**What the task requires**
Verbatim, and with nothing else, reproduce the data below from its first line through the line containing "to <412, 593>".
**** Data to use ****
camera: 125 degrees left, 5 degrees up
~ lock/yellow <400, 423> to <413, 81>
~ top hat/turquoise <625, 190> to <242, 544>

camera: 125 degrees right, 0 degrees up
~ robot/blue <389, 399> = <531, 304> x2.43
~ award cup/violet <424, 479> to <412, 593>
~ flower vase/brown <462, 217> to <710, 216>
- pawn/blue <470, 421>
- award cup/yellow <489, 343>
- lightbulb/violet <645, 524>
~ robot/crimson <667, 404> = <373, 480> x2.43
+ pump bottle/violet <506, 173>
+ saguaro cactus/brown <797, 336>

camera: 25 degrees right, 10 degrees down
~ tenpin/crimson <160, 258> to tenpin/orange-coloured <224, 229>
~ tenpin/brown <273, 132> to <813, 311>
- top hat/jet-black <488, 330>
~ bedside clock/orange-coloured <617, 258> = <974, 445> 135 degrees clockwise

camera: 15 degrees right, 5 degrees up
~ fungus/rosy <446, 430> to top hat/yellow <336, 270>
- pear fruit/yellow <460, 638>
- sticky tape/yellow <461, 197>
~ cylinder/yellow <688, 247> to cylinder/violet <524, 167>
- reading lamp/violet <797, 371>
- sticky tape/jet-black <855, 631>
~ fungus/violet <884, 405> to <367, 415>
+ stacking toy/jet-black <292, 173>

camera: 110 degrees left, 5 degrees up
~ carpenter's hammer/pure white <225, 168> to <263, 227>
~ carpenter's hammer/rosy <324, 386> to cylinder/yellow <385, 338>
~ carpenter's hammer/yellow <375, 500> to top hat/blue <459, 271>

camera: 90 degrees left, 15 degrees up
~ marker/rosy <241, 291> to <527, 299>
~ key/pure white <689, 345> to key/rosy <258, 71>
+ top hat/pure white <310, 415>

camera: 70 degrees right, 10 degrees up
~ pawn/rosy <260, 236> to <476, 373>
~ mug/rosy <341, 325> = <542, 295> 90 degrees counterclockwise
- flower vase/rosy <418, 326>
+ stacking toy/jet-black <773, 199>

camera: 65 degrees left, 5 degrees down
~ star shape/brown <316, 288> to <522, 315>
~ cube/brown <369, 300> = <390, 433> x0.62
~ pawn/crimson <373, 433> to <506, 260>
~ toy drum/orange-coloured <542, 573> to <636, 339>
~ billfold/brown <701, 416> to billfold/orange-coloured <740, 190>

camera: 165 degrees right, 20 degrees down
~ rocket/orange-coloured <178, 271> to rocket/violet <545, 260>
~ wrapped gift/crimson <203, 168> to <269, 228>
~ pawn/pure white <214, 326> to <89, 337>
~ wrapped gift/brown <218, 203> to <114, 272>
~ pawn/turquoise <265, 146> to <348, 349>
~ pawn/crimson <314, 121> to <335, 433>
****
**Your solution**
camera: 125 degrees left, 5 degrees up
~ lock/yellow <400, 423> to <413, 81>
~ top hat/turquoise <625, 190> to <242, 544>

camera: 125 degrees right, 0 degrees up
~ robot/blue <389, 399> = <531, 304> x2.43
~ award cup/violet <424, 479> to <412, 593>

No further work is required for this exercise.